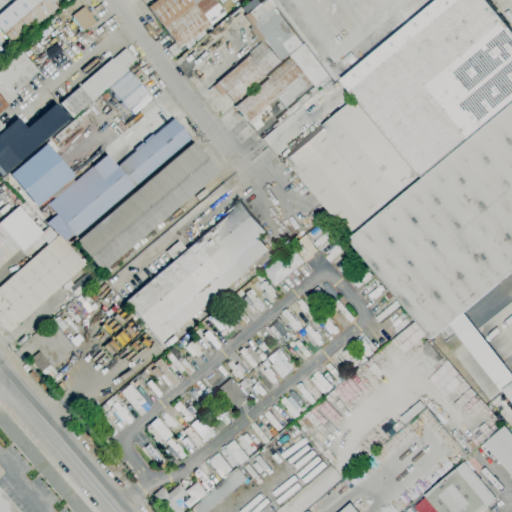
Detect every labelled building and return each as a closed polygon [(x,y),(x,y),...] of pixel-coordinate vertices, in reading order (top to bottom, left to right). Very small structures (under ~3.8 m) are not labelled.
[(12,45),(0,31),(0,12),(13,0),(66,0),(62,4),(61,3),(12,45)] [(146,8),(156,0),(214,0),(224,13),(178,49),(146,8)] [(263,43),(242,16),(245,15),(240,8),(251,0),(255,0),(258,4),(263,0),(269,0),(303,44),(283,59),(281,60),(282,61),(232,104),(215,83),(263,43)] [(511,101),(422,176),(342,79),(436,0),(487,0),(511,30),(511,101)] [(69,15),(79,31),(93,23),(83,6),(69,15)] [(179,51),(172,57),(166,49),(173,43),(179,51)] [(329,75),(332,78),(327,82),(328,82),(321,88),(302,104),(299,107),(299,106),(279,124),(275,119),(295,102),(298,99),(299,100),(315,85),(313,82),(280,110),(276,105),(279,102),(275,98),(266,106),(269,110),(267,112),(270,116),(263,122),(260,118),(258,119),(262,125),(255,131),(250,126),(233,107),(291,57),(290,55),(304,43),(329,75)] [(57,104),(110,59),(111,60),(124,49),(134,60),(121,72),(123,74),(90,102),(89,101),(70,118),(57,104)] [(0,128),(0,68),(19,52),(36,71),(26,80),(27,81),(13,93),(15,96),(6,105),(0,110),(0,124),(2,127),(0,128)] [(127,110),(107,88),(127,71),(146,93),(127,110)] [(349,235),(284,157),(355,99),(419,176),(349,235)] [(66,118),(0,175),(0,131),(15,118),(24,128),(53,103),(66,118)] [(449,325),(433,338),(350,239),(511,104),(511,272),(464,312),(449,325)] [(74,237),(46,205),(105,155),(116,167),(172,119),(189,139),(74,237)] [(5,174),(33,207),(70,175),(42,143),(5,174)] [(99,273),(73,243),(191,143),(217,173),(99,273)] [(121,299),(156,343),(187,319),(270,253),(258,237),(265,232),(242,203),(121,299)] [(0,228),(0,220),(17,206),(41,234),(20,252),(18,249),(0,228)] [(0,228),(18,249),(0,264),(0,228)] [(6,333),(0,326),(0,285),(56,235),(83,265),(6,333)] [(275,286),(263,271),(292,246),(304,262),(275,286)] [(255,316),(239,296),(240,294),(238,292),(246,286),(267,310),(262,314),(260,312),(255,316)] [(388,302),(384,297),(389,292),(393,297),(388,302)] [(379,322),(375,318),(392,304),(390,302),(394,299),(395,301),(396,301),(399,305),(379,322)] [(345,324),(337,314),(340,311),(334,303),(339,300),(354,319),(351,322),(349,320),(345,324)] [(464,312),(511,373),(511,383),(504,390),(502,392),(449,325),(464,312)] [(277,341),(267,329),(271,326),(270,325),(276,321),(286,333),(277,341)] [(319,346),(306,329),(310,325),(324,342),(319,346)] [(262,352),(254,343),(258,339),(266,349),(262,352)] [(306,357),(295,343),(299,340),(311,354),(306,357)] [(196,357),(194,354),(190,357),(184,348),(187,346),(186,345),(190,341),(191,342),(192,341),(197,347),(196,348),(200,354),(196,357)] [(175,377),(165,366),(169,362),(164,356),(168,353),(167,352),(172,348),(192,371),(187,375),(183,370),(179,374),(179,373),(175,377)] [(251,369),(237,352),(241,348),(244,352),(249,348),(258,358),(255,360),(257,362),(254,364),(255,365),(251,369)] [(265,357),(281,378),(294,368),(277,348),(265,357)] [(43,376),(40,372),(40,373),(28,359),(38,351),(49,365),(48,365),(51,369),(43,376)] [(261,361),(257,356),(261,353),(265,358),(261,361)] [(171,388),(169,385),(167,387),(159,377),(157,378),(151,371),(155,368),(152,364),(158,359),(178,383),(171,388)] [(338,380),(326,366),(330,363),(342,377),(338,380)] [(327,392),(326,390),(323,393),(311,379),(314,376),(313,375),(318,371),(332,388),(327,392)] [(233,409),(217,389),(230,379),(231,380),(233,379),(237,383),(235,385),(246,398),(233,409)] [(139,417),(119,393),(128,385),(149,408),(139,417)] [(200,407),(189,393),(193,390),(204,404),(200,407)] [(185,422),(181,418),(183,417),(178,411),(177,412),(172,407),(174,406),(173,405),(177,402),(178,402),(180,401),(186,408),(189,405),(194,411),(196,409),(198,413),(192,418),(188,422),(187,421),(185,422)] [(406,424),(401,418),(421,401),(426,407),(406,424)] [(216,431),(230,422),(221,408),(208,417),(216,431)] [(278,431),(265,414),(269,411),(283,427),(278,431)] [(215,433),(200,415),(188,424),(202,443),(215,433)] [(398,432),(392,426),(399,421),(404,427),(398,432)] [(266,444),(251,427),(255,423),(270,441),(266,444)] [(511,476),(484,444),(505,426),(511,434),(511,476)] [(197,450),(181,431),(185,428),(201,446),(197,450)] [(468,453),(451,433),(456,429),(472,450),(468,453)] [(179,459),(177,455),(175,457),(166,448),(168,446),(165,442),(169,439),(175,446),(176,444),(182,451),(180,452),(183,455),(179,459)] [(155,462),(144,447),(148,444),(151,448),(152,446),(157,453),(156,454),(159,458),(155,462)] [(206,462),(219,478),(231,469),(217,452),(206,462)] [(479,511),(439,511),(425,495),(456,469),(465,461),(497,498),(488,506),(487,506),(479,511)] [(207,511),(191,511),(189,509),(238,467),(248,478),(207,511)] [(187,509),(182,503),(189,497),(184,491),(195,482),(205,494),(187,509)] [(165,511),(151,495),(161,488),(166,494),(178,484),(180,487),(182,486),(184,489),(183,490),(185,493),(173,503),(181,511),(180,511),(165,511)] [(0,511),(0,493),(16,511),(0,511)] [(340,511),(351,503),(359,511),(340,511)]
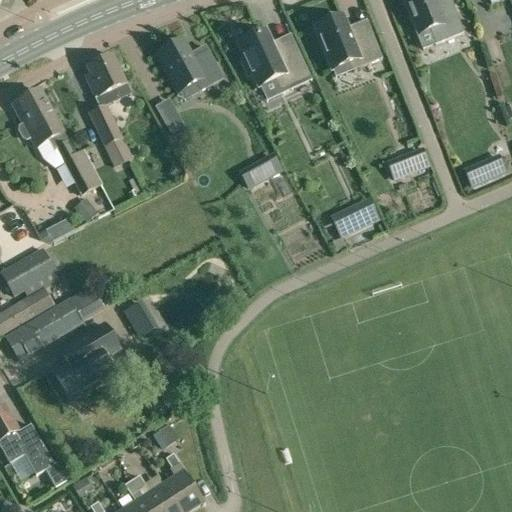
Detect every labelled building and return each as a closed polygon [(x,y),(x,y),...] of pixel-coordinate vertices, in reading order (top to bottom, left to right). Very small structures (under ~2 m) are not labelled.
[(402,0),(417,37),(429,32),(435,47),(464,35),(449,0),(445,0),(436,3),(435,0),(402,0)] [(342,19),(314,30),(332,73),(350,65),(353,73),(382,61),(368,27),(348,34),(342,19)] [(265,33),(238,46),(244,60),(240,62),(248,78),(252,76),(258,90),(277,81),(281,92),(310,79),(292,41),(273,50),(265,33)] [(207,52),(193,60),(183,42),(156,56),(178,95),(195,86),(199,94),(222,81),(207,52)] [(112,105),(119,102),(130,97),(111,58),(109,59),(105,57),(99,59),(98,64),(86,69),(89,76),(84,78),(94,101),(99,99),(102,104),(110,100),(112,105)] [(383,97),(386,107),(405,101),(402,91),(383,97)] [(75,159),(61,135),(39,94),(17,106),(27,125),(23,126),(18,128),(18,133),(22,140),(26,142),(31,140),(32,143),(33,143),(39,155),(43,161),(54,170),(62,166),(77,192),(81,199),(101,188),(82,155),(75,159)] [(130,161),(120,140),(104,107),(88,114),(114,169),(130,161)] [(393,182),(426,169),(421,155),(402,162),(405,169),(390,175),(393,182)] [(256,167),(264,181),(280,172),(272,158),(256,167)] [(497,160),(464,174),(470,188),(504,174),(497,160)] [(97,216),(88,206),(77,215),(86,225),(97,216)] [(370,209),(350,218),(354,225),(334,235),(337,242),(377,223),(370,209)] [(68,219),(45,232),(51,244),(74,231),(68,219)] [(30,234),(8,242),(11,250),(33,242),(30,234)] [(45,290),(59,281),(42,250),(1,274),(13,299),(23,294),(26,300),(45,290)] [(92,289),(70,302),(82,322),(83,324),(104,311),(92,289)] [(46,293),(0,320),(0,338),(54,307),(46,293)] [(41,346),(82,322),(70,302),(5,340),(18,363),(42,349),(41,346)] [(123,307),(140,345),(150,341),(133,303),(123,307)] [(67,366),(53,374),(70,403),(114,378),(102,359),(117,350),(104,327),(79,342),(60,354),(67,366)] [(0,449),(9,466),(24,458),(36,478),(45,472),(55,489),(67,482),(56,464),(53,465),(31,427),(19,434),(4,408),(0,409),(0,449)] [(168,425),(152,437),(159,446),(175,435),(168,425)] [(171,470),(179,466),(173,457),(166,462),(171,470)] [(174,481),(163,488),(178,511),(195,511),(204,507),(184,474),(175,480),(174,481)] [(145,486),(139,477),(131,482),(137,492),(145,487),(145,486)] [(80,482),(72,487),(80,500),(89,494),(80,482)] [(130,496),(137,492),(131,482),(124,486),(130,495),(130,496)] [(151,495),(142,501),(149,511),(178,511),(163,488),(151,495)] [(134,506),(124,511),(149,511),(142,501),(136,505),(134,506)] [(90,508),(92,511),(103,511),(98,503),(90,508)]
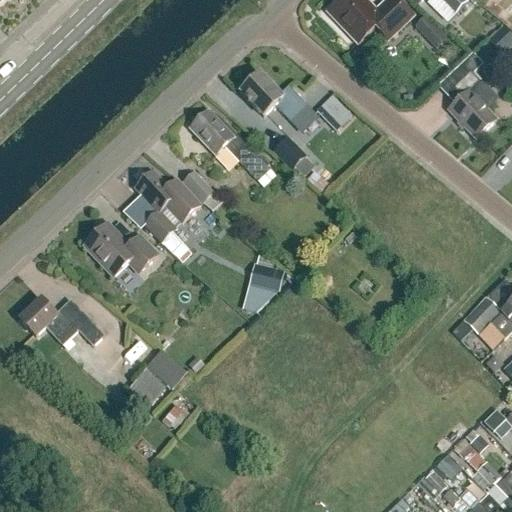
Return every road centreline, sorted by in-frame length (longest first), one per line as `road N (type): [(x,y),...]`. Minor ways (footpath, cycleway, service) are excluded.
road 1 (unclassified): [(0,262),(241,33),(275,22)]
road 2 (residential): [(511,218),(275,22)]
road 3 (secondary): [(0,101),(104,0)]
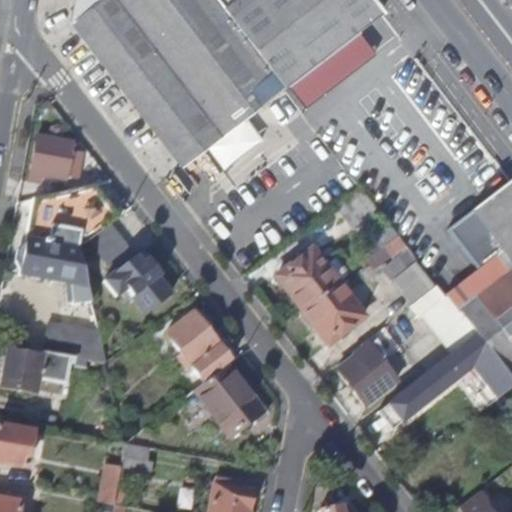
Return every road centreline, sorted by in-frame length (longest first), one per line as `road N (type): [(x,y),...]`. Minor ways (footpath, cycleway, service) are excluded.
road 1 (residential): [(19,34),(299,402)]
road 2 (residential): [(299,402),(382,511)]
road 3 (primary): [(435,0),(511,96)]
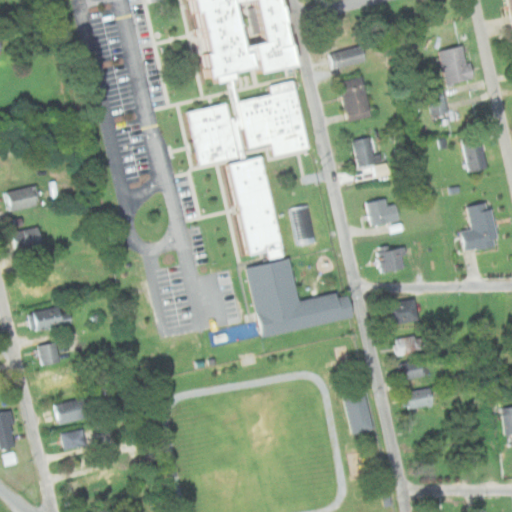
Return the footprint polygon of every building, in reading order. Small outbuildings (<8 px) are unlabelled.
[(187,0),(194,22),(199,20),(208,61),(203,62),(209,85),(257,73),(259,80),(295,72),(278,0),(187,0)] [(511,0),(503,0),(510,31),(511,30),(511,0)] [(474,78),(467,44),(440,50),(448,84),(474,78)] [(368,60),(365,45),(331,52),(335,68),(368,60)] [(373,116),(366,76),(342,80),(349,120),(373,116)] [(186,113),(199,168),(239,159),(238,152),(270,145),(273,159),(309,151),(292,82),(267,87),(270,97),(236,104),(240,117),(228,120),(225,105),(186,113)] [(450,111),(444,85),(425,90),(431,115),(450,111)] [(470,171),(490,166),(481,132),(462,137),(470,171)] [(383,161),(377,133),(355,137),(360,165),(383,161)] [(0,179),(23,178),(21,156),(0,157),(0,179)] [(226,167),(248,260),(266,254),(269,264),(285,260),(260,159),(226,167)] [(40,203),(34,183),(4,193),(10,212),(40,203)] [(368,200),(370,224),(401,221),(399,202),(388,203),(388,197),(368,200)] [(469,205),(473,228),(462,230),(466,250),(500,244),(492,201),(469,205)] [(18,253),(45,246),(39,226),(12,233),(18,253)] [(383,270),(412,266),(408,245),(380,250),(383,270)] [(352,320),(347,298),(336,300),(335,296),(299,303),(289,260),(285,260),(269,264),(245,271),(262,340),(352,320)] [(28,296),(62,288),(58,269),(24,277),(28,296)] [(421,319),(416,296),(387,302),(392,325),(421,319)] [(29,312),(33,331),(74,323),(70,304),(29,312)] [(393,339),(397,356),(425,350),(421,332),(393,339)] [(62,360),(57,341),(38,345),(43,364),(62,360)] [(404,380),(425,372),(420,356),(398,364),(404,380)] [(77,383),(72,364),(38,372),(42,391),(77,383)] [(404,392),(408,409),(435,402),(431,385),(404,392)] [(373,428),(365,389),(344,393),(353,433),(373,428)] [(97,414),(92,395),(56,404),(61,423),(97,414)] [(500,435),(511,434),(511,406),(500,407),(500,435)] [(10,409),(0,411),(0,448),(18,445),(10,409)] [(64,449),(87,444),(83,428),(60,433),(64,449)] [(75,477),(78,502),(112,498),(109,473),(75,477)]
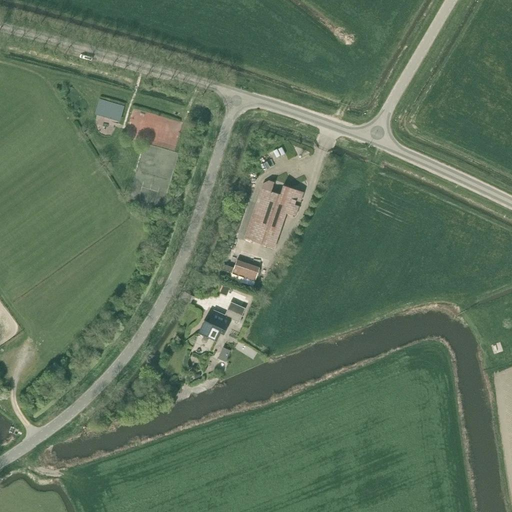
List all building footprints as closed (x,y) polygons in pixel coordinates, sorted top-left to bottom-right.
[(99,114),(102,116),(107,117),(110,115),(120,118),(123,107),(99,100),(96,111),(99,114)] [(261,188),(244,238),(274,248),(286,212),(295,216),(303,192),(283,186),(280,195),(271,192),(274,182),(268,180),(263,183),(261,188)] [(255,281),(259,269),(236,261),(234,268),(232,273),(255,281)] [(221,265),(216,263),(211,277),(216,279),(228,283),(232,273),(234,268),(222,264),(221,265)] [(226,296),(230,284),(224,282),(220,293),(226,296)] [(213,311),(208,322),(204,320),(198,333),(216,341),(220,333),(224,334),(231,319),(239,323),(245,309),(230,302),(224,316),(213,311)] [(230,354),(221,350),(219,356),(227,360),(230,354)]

▶ **Given instruction**:
Please retype the items exactly, starting at the line that contains "List all building" and ending at the final line of the items, with both ends included.

▶ **Task output**:
List all building footprints as closed (x,y) polygons in pixel coordinates, sorted top-left to bottom-right.
[(99,114),(102,116),(107,117),(110,115),(120,118),(123,107),(99,100),(96,111),(99,114)] [(261,188),(244,238),(274,248),(286,212),(295,216),(303,192),(283,186),(280,195),(271,192),(274,182),(268,180),(263,183),(261,188)] [(255,281),(259,269),(236,261),(234,268),(232,273),(255,281)] [(221,265),(216,263),(211,277),(216,279),(228,283),(232,273),(234,268),(222,264),(221,265)] [(226,296),(230,284),(224,282),(220,293),(226,296)] [(213,311),(208,322),(204,320),(198,333),(216,341),(220,333),(224,334),(231,319),(239,323),(245,309),(230,302),(224,316),(213,311)] [(230,354),(221,350),(219,356),(227,360),(230,354)]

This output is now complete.